- Opening Delimiter -

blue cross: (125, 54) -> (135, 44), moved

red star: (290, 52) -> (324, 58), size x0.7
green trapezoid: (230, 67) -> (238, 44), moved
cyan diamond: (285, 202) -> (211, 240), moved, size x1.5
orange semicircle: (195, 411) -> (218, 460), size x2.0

- Closing Delimiter -

__EXERCISE GOAL__: The records above are to be printed in full, exactly as they appear.

__OUTPUT OF THE EXERCISE__:
blue cross: (125, 54) -> (135, 44), moved

red star: (290, 52) -> (324, 58), size x0.7
green trapezoid: (230, 67) -> (238, 44), moved
cyan diamond: (285, 202) -> (211, 240), moved, size x1.5
orange semicircle: (195, 411) -> (218, 460), size x2.0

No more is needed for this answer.